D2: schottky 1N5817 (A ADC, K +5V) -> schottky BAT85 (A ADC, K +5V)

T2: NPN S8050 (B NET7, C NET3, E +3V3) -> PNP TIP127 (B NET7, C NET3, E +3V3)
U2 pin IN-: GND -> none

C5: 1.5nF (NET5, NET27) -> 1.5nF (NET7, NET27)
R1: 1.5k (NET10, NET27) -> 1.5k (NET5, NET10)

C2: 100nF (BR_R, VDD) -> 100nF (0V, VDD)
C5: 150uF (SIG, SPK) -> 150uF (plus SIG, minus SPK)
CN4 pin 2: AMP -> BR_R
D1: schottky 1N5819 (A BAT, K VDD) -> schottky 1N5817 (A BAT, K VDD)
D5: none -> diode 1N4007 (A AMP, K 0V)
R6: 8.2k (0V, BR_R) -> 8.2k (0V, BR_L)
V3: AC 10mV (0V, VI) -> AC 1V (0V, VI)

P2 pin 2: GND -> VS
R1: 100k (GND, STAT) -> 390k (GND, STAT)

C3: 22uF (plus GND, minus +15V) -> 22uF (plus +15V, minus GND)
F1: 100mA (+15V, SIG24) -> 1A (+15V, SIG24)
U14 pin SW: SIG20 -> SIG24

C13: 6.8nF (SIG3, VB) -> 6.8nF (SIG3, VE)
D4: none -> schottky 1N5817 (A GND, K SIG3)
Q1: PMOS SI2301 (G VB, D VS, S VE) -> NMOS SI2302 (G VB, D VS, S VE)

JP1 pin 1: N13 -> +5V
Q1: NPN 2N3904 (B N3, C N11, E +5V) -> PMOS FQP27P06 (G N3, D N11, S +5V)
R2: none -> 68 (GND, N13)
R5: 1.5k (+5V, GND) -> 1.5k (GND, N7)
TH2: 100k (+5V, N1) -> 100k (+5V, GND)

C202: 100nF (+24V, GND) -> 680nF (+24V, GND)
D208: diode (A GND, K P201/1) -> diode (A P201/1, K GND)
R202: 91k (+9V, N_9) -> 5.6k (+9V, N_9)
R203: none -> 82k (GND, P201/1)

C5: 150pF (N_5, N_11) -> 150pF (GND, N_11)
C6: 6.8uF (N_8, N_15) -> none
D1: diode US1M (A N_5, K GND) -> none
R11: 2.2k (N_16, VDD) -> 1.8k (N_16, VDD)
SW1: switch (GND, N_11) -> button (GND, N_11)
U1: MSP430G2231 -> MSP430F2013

┄┄┄┄┄┄┄┄┄┄

Task to carry out -
Beginning at the line that contains "D208: diode (A", give again every line down to the end of the material, exactly as written, and stop there.

Answer space -
D208: diode (A GND, K P201/1) -> diode (A P201/1, K GND)
R202: 91k (+9V, N_9) -> 5.6k (+9V, N_9)
R203: none -> 82k (GND, P201/1)

C5: 150pF (N_5, N_11) -> 150pF (GND, N_11)
C6: 6.8uF (N_8, N_15) -> none
D1: diode US1M (A N_5, K GND) -> none
R11: 2.2k (N_16, VDD) -> 1.8k (N_16, VDD)
SW1: switch (GND, N_11) -> button (GND, N_11)
U1: MSP430G2231 -> MSP430F2013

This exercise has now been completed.